-------- Record excerpts --------

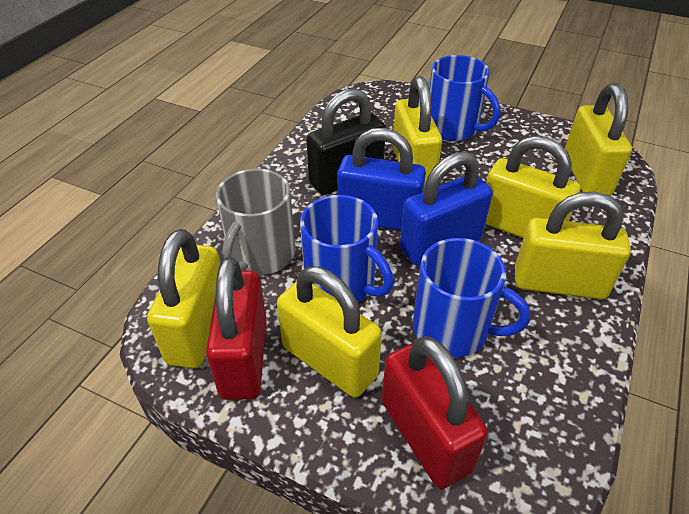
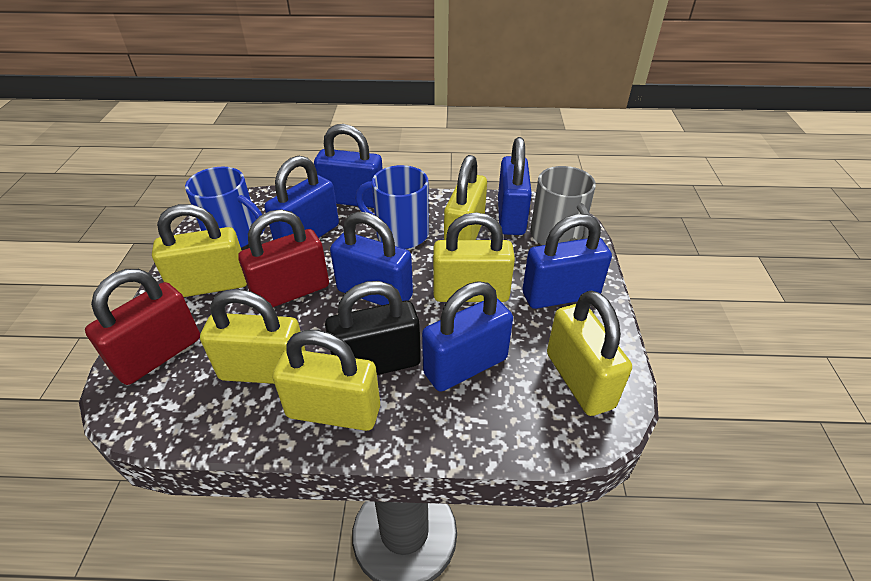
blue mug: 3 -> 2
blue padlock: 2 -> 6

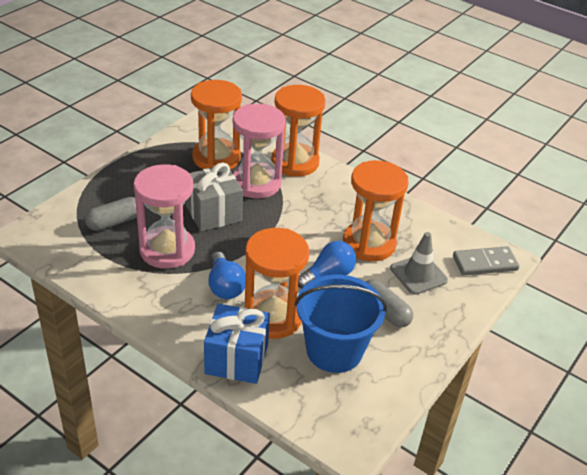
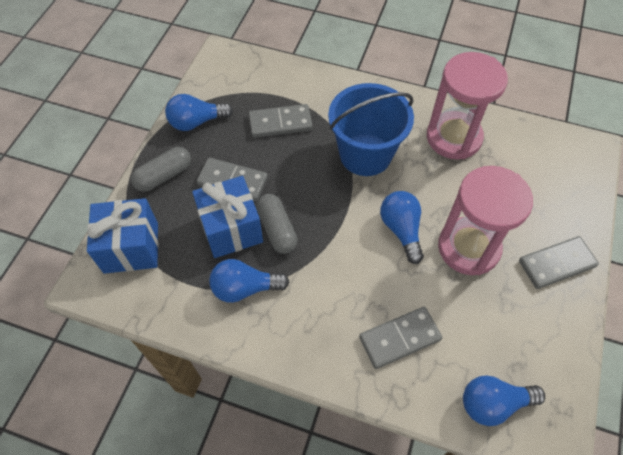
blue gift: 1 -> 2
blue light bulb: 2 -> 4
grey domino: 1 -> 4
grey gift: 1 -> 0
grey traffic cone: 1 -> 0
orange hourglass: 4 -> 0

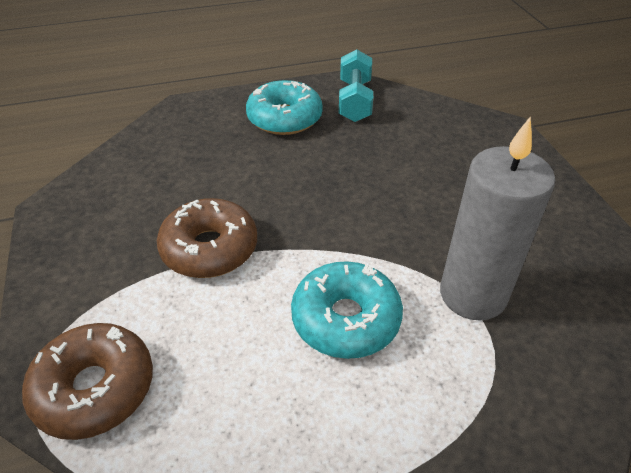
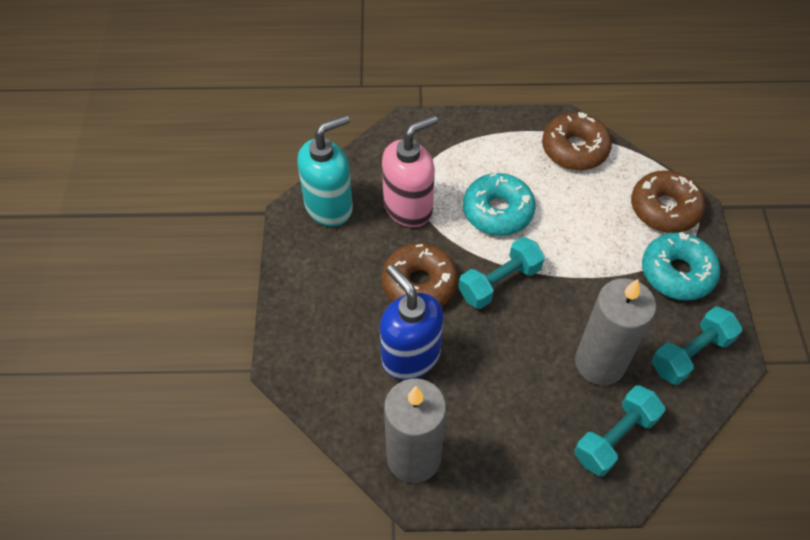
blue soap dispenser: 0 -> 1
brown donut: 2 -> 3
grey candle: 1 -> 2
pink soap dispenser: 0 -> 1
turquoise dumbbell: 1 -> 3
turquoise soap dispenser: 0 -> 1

--------
-------- Record excerpts --------

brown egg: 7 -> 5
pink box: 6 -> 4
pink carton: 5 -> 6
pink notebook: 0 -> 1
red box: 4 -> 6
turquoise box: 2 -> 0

--------

**Exercise details:**
Pictures aside, return exactly the lines from the data above, starting at the line that has "blue padlock: 2 -> 6" and ending at the line that has "turquoise soap dispenser: 0 -> 1", both included.

**Completed exercise:**
blue padlock: 2 -> 6

blue gift: 1 -> 2
blue light bulb: 2 -> 4
grey domino: 1 -> 4
grey gift: 1 -> 0
grey traffic cone: 1 -> 0
orange hourglass: 4 -> 0

blue soap dispenser: 0 -> 1
brown donut: 2 -> 3
grey candle: 1 -> 2
pink soap dispenser: 0 -> 1
turquoise dumbbell: 1 -> 3
turquoise soap dispenser: 0 -> 1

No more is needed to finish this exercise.